Given entries »

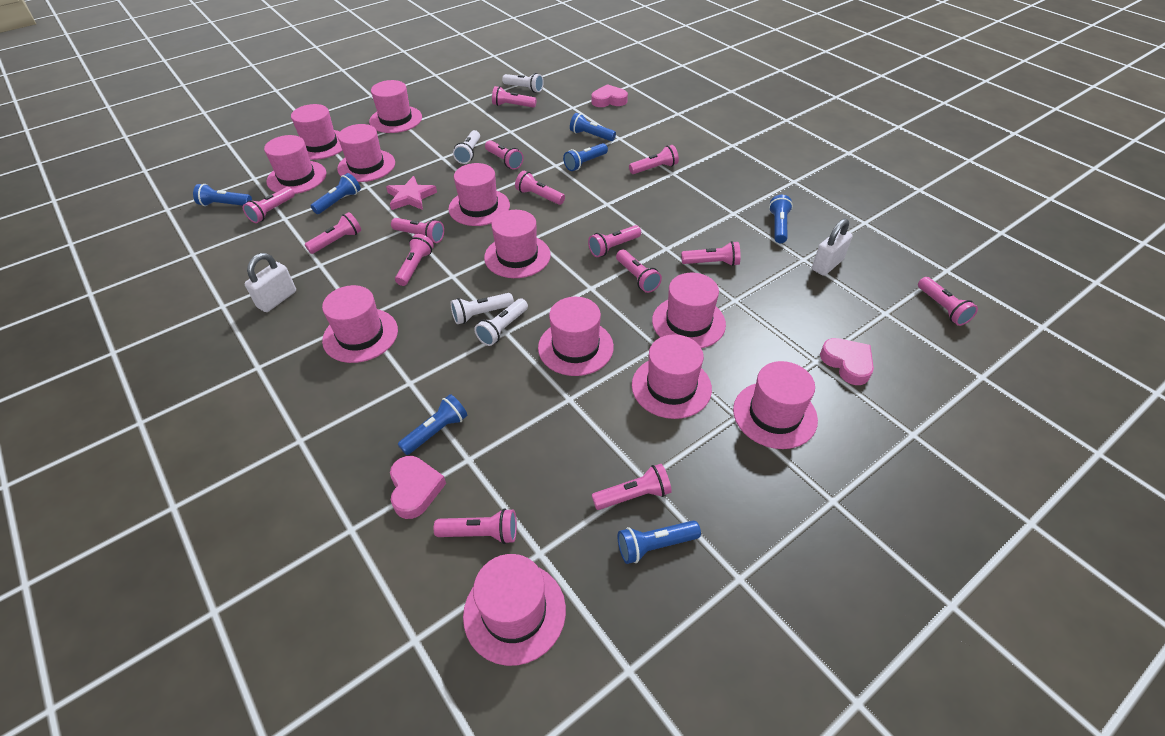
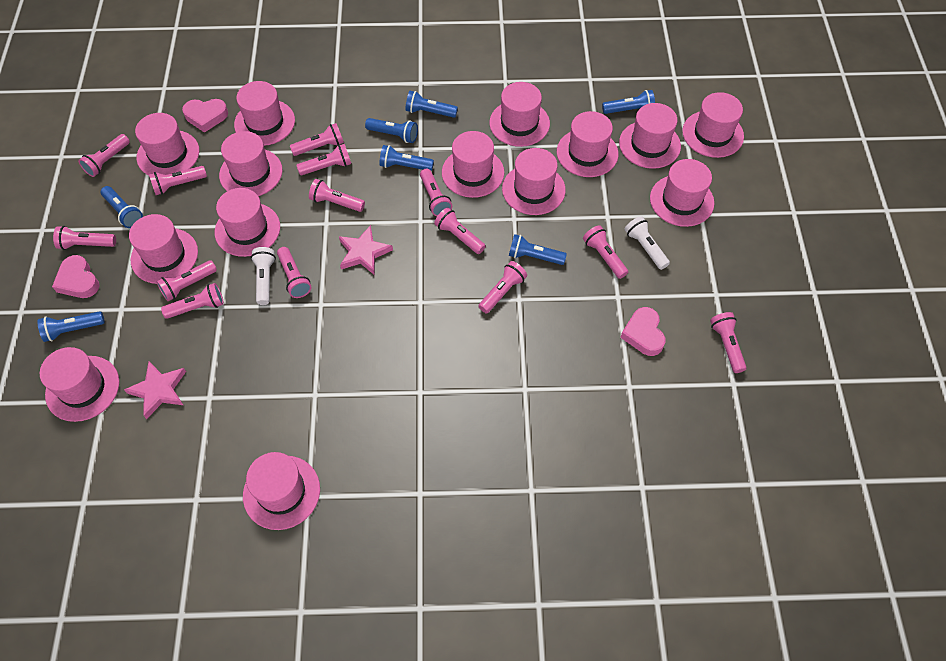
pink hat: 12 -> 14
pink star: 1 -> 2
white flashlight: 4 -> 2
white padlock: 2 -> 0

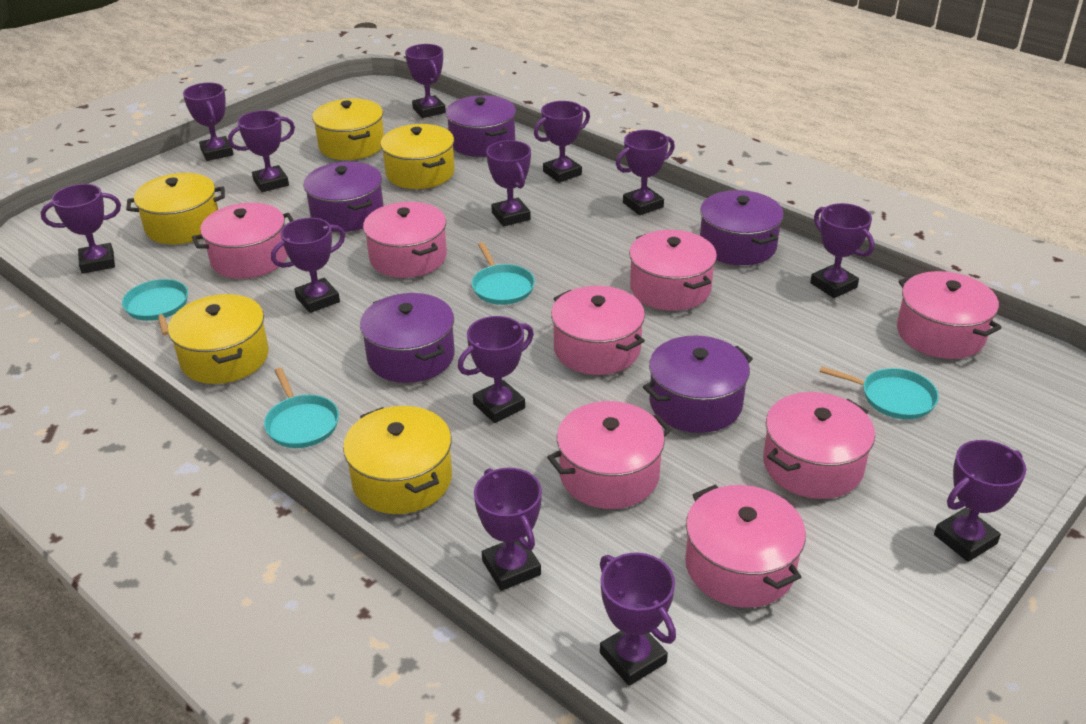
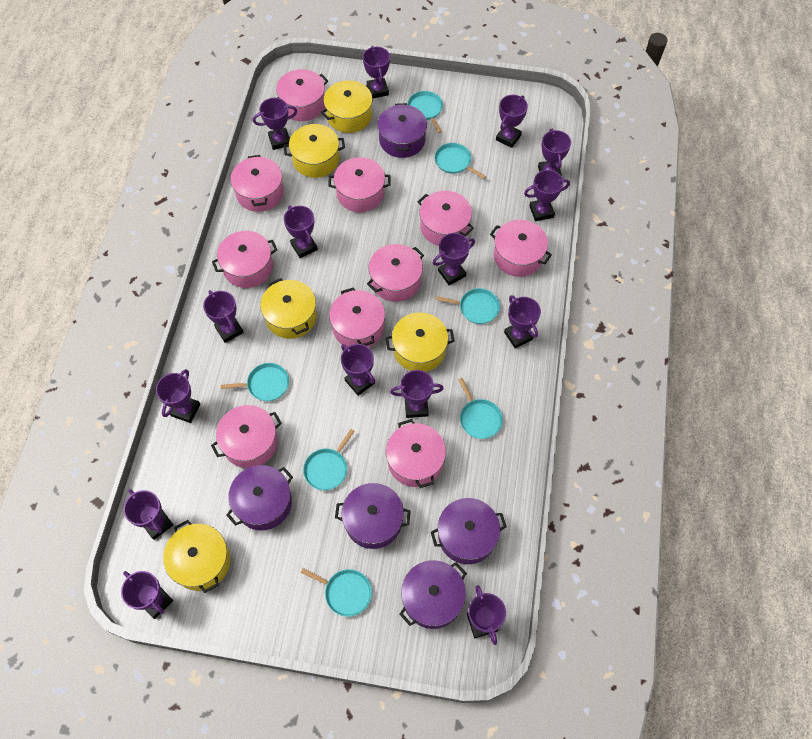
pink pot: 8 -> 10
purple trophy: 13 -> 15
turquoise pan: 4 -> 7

About this exercise »
Filter the entries and copy each line with "pink".

Your response »
pink hat: 12 -> 14
pink star: 1 -> 2
pink pot: 8 -> 10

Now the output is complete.